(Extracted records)
+ + + +

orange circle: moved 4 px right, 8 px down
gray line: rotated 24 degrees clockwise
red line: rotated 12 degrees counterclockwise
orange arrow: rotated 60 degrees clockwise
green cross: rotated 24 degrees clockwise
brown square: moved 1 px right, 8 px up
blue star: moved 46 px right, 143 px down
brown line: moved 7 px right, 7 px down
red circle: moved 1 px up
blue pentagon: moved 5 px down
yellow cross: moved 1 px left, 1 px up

+ + + +

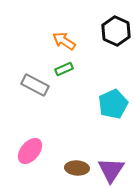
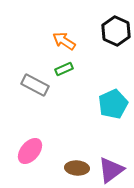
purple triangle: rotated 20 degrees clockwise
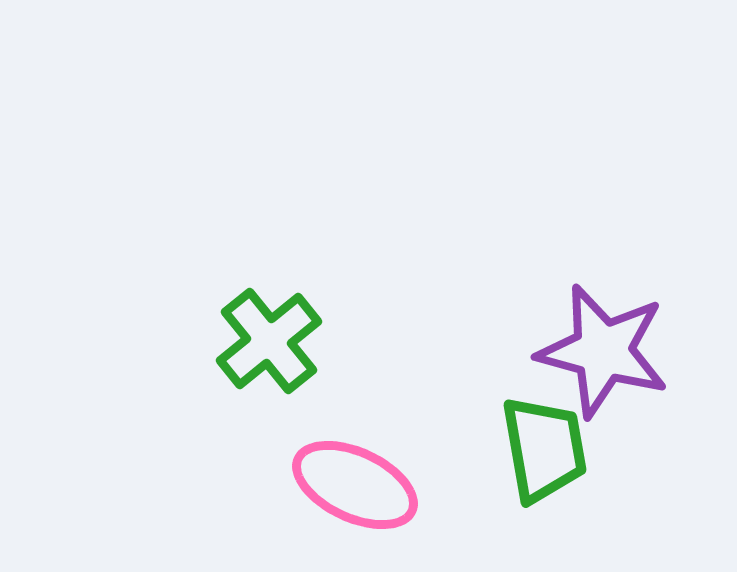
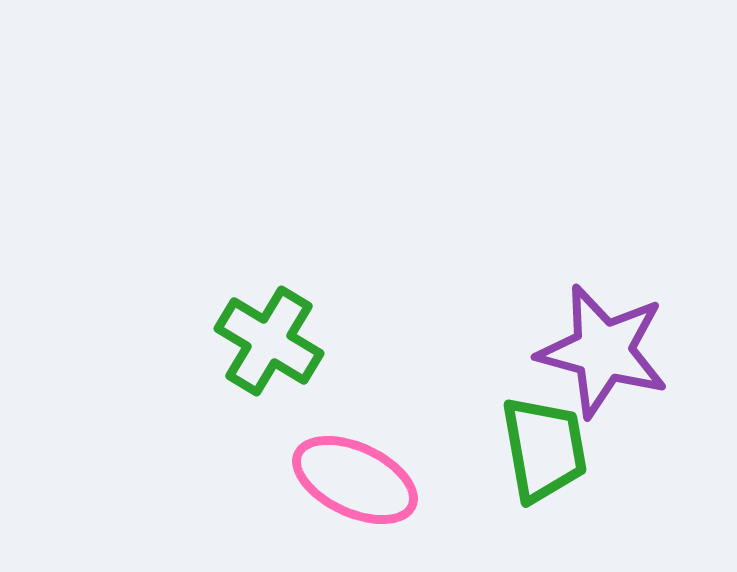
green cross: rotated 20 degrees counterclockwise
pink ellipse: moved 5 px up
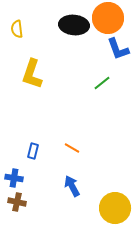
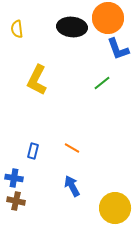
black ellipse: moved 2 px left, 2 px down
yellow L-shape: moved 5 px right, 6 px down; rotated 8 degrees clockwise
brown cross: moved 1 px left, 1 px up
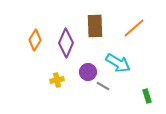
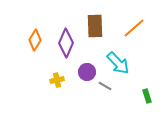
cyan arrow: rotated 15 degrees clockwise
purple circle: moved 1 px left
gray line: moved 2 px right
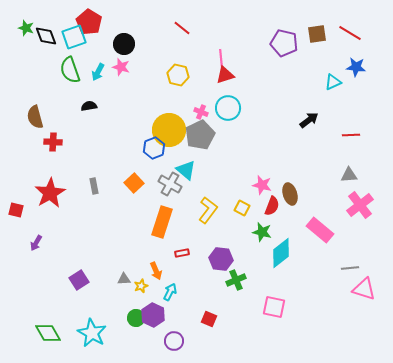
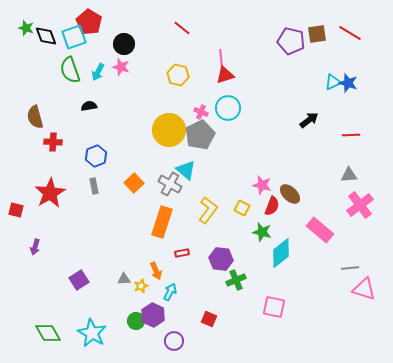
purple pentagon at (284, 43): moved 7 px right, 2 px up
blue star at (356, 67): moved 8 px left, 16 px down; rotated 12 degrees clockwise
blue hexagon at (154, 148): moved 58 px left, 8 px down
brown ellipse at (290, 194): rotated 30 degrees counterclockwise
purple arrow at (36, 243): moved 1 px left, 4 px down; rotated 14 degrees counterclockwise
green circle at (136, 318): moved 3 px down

+ + + +

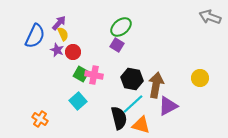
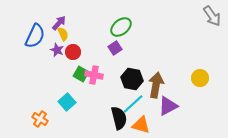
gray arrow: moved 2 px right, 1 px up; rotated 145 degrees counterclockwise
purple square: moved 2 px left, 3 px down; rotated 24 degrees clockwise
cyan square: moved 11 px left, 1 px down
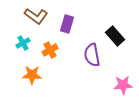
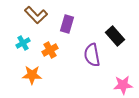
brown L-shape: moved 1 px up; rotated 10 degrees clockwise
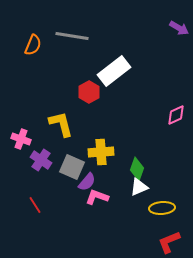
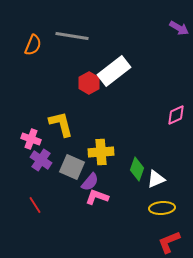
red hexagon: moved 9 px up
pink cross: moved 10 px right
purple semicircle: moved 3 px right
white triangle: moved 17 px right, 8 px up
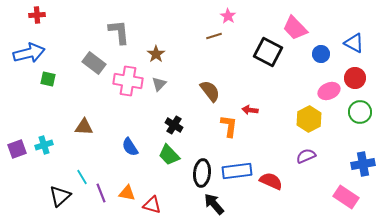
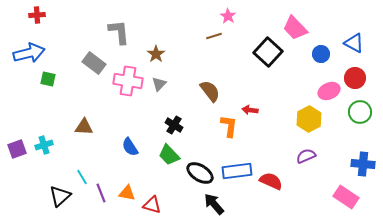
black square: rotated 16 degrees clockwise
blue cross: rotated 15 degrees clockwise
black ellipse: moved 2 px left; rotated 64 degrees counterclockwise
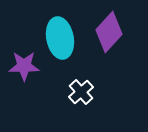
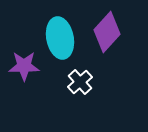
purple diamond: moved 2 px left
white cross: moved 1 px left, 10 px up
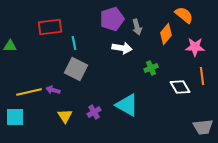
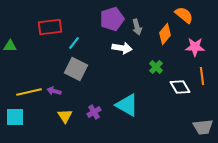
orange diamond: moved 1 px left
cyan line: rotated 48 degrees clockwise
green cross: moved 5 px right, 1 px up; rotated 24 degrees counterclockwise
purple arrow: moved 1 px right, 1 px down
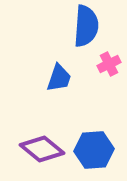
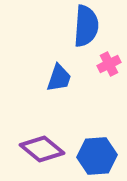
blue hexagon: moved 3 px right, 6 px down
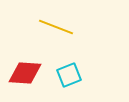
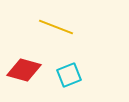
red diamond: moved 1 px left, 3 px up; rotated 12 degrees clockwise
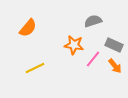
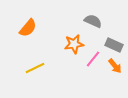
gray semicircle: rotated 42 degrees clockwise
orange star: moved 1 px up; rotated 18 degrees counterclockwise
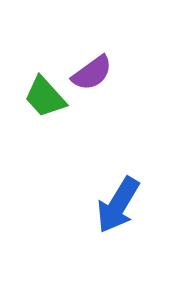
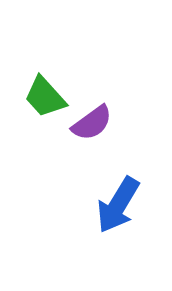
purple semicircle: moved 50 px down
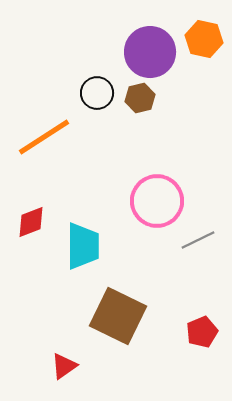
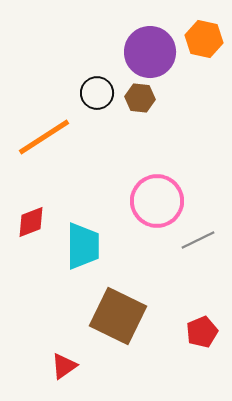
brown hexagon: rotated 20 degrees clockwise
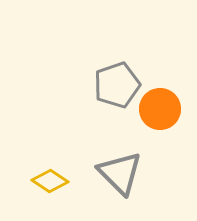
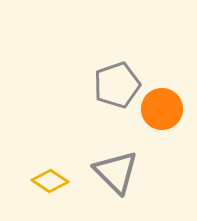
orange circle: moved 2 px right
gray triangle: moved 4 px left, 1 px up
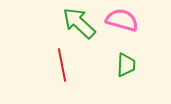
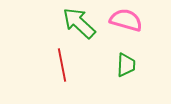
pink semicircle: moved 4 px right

+ + + +

## Problem requirements
Spot the lines above that mention "green" and copy them.

## Task result
green cross: rotated 24 degrees clockwise
green cross: rotated 20 degrees counterclockwise
green circle at (136, 318): moved 3 px down
green cross: moved 5 px right, 1 px up; rotated 24 degrees counterclockwise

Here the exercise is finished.